§ EXERCISE GOAL
Repeat exactly the lines beginning at the one that contains "(455, 274) = (378, 210): none -> orange cone" and running to the end of the material. Omit the pictures.

§ ENTRIES SHOWN
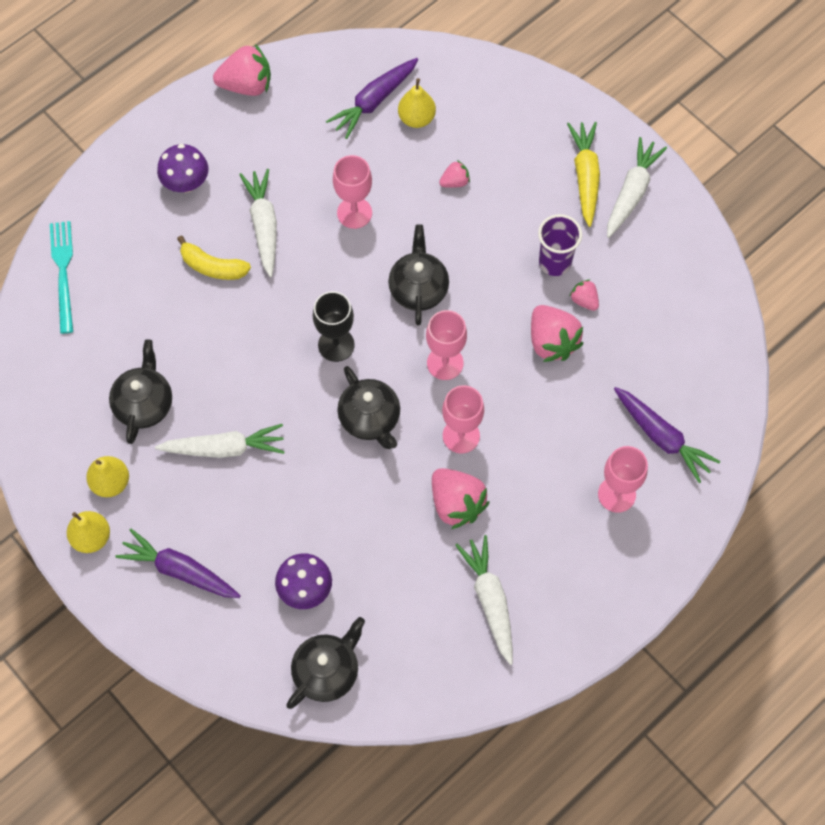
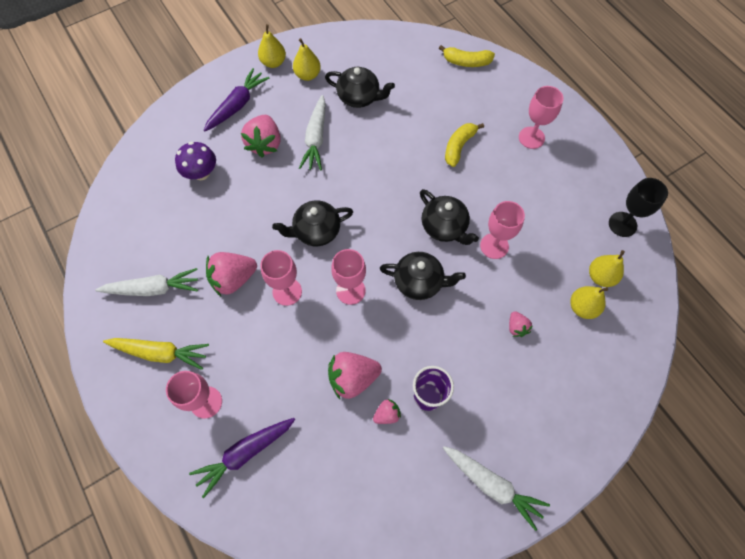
camera: 100 degrees right, 0 degrees up
(63, 272) = (466, 62): turquoise fork -> yellow banana
(186, 183) = (531, 137): purple mushroom -> pink goblet
(246, 85) = (618, 186): pink strawberry -> pink strawberry (265, 144)
(264, 225) = (489, 182): white carrot -> none
(327, 671) = (141, 178): black teapot -> black teapot (444, 227)
(336, 345) = (381, 217): black goblet -> black goblet (622, 224)
(374, 101) = (600, 276): purple carrot -> yellow pear
(585, 176) = (513, 443): yellow carrot -> yellow carrot (160, 353)

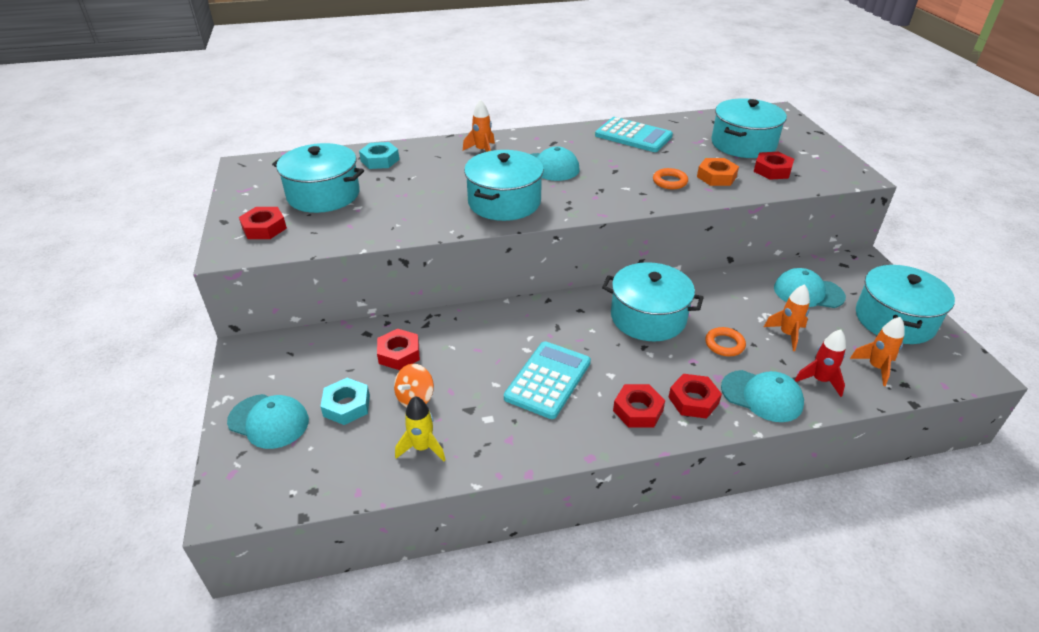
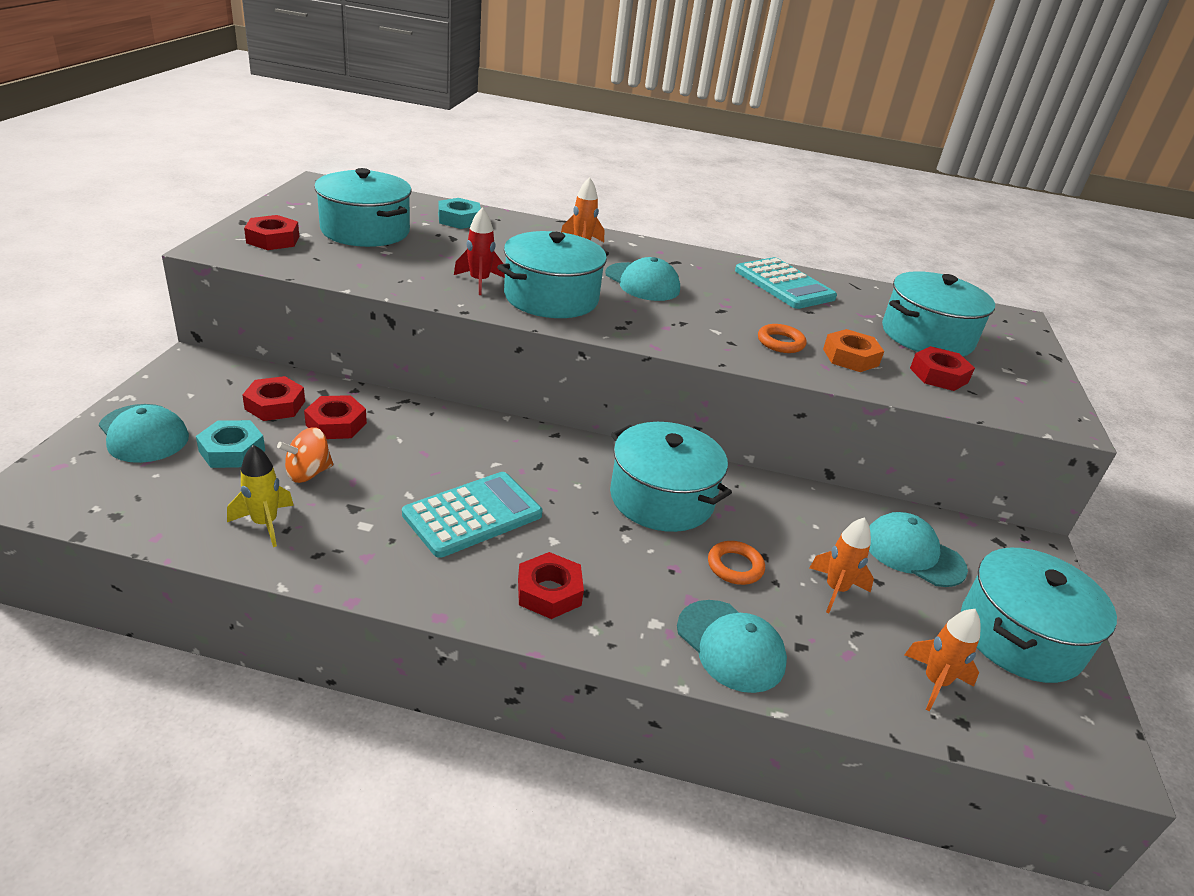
camera: 20 degrees right, 5 degrees down
(693, 400) = (631, 611): red nut -> red nut (275, 405)
(820, 380) = (833, 662): red rocket -> red rocket (479, 282)

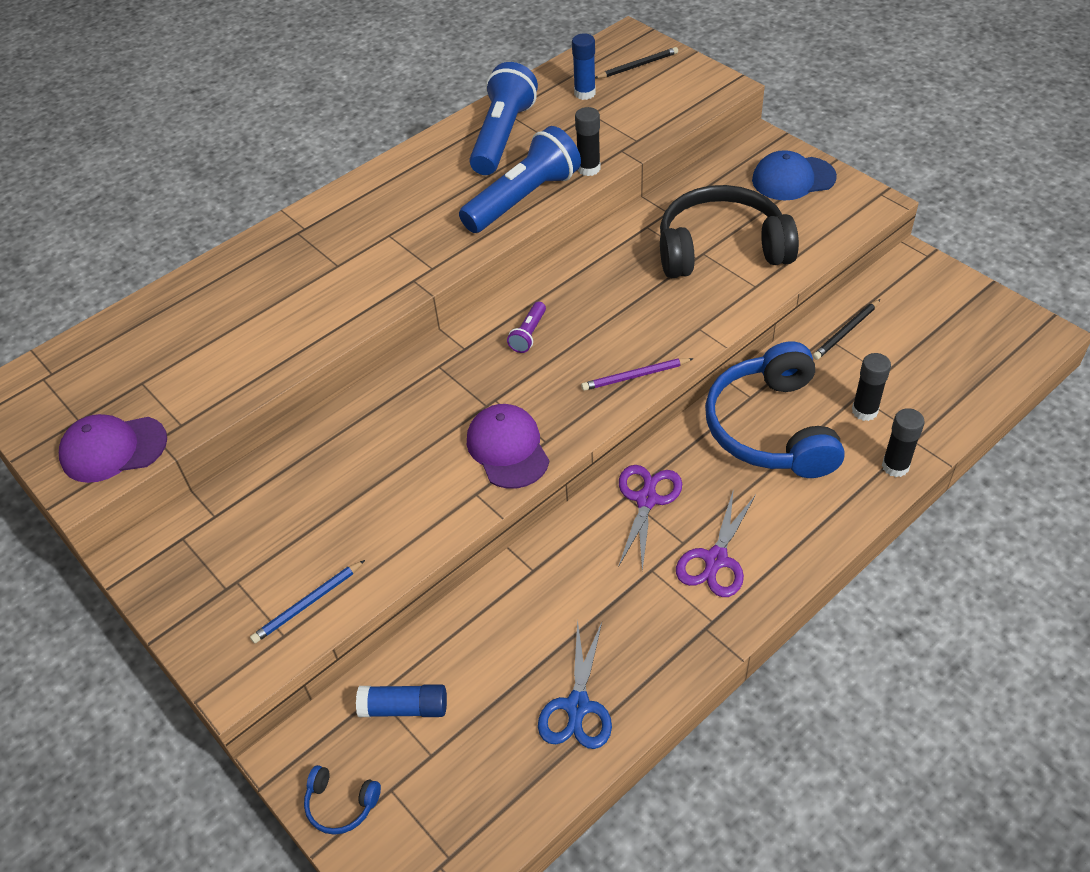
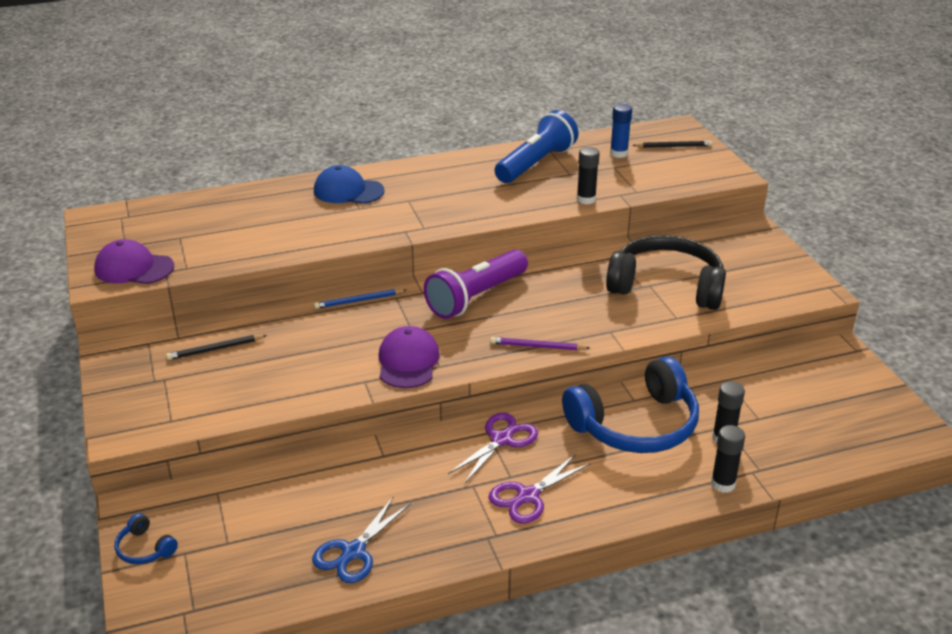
camera: 20 degrees right, 15 degrees down
(308, 604) = (200, 408): blue pencil -> blue pencil (359, 301)
(404, 708) = (230, 507): blue glue stick -> none
(523, 199) = (522, 205): blue flashlight -> none
(528, 334) = (476, 297): purple flashlight -> purple flashlight, size x2.27
(771, 428) = (636, 425): blue headphones -> blue headphones turned 135 degrees counterclockwise
(793, 179) = (760, 257): blue cap -> blue cap (348, 191)
(846, 332) = (746, 381): black pencil -> black pencil (215, 349)

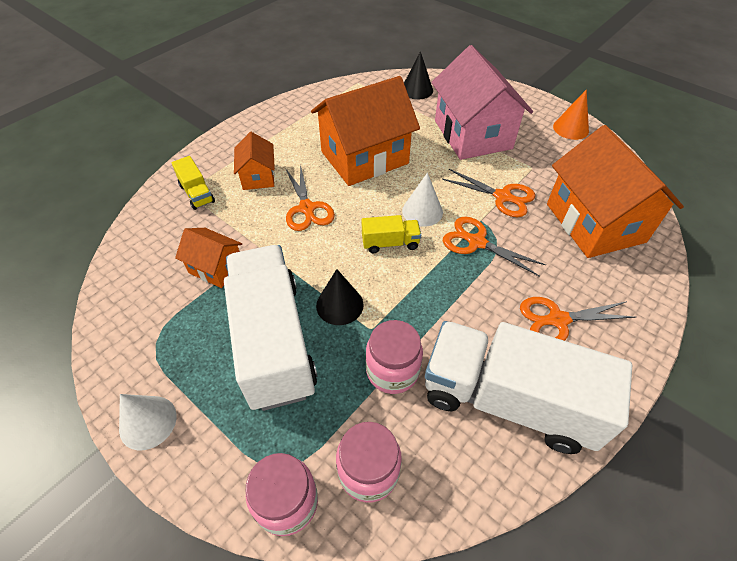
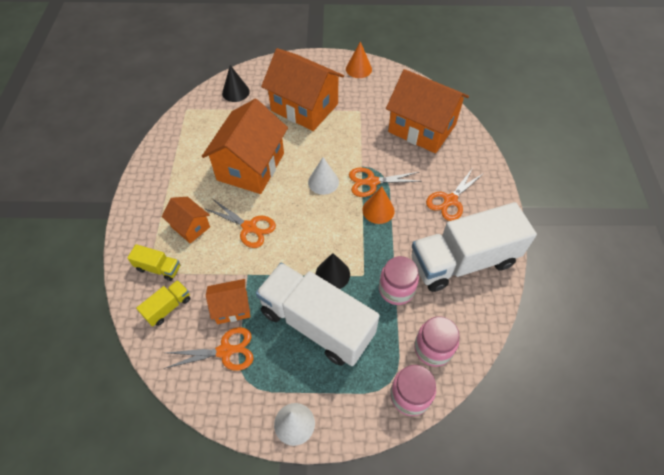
camera: 40 degrees left, 5 degrees up
(390, 243) = (324, 215): yellow truck -> yellow truck (168, 307)
(455, 274) = (378, 210): none -> orange cone
(472, 134) = (304, 107): pink house -> orange house
(502, 197) = (360, 142): orange scissors -> orange scissors (225, 351)

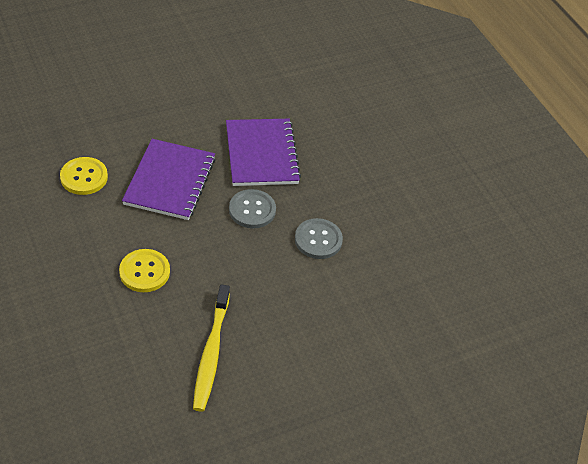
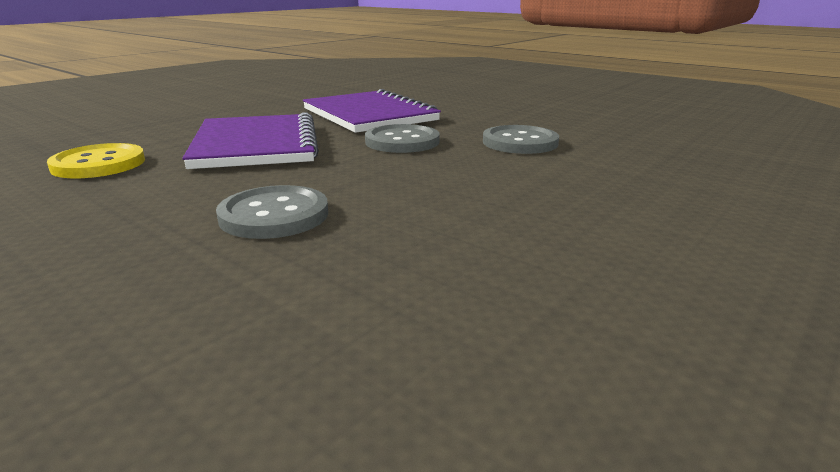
camera: 20 degrees left, 25 degrees down
(144, 272) = (274, 215): yellow button -> grey button
(211, 353) = (514, 268): yellow toothbrush -> none

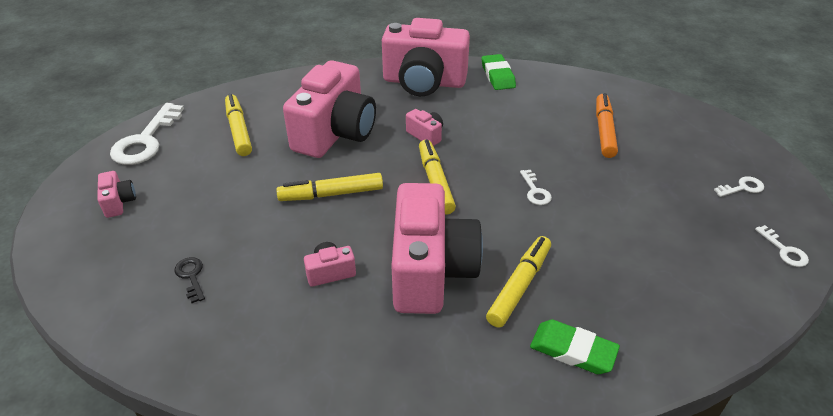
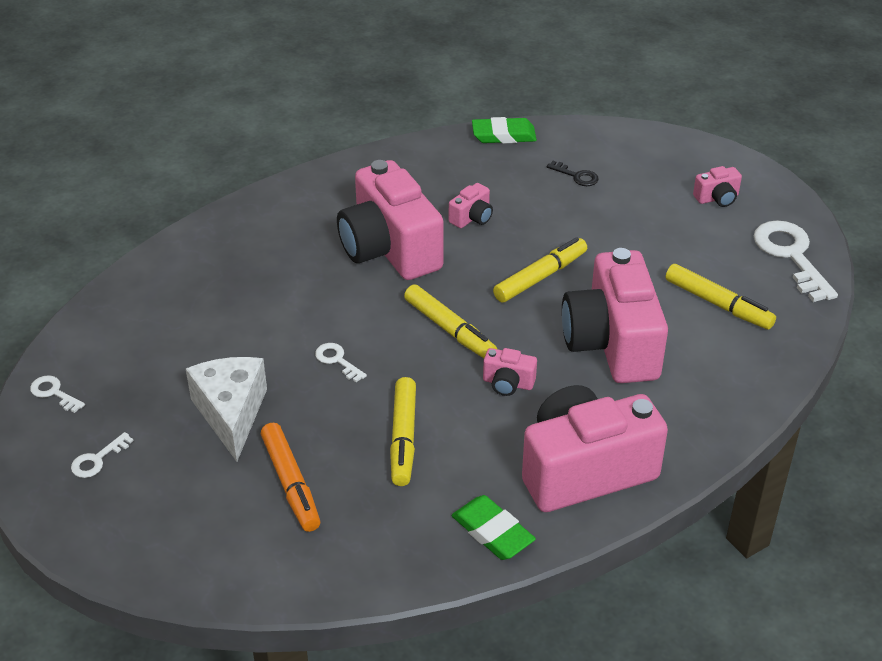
camera: 150 degrees right, 0 degrees up
(119, 202) = (717, 198): pink camera -> pink camera turned 60 degrees counterclockwise
(519, 286) = (305, 265): yellow marker -> yellow marker (403, 438)
(573, 350) = (240, 237): green eraser -> green eraser (503, 135)
(632, 183) = (231, 414): none -> white cheese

§ EXPECTED OUTPUT
(455, 274) = (378, 210): none -> orange cone
(472, 134) = (304, 107): pink house -> orange house
(502, 197) = (360, 142): orange scissors -> orange scissors (225, 351)

camera: 20 degrees left, 25 degrees down
(144, 272) = (274, 215): yellow button -> grey button
(211, 353) = (514, 268): yellow toothbrush -> none

camera: 150 degrees right, 0 degrees up
(119, 202) = (717, 198): pink camera -> pink camera turned 60 degrees counterclockwise
(519, 286) = (305, 265): yellow marker -> yellow marker (403, 438)
(573, 350) = (240, 237): green eraser -> green eraser (503, 135)
(632, 183) = (231, 414): none -> white cheese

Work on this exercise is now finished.